» **Your task**
Print the following material verbatim, keeping every line unchanged.
## start Extracted data
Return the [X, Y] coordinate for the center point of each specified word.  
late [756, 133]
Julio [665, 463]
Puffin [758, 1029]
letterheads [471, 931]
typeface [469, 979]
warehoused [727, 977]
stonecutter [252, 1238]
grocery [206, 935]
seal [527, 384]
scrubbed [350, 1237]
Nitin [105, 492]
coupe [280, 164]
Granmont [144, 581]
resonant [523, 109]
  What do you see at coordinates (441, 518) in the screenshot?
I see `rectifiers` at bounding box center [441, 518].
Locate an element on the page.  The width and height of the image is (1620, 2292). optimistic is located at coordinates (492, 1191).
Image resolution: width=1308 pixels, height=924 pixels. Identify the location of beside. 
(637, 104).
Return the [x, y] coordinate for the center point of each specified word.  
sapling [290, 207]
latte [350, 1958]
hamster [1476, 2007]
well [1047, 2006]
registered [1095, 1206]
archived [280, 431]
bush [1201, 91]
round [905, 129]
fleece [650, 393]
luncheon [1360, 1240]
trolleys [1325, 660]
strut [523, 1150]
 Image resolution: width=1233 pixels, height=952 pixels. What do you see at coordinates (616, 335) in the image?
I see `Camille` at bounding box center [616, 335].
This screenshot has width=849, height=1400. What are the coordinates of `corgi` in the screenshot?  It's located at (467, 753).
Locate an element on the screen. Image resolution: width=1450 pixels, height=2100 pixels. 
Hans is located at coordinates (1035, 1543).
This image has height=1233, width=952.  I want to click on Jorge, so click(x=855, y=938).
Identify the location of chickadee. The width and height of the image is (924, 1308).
## end Extracted data
» **Result for this exercise**
Return the [X, Y] coordinate for the center point of each specified word.  
late [756, 133]
Julio [665, 463]
Puffin [758, 1029]
letterheads [471, 931]
typeface [469, 979]
warehoused [727, 977]
stonecutter [252, 1238]
grocery [206, 935]
seal [527, 384]
scrubbed [350, 1237]
Nitin [105, 492]
coupe [280, 164]
Granmont [144, 581]
resonant [523, 109]
  What do you see at coordinates (441, 518) in the screenshot?
I see `rectifiers` at bounding box center [441, 518].
Locate an element on the page.  The width and height of the image is (1620, 2292). optimistic is located at coordinates (492, 1191).
Image resolution: width=1308 pixels, height=924 pixels. Identify the location of beside. 
(637, 104).
Return the [x, y] coordinate for the center point of each specified word.  
sapling [290, 207]
latte [350, 1958]
hamster [1476, 2007]
well [1047, 2006]
registered [1095, 1206]
archived [280, 431]
bush [1201, 91]
round [905, 129]
fleece [650, 393]
luncheon [1360, 1240]
trolleys [1325, 660]
strut [523, 1150]
 Image resolution: width=1233 pixels, height=952 pixels. What do you see at coordinates (616, 335) in the image?
I see `Camille` at bounding box center [616, 335].
This screenshot has width=849, height=1400. What are the coordinates of `corgi` in the screenshot?  It's located at (467, 753).
Locate an element on the screen. Image resolution: width=1450 pixels, height=2100 pixels. 
Hans is located at coordinates (1035, 1543).
This image has height=1233, width=952.  I want to click on Jorge, so click(x=855, y=938).
Identify the location of chickadee. The width and height of the image is (924, 1308).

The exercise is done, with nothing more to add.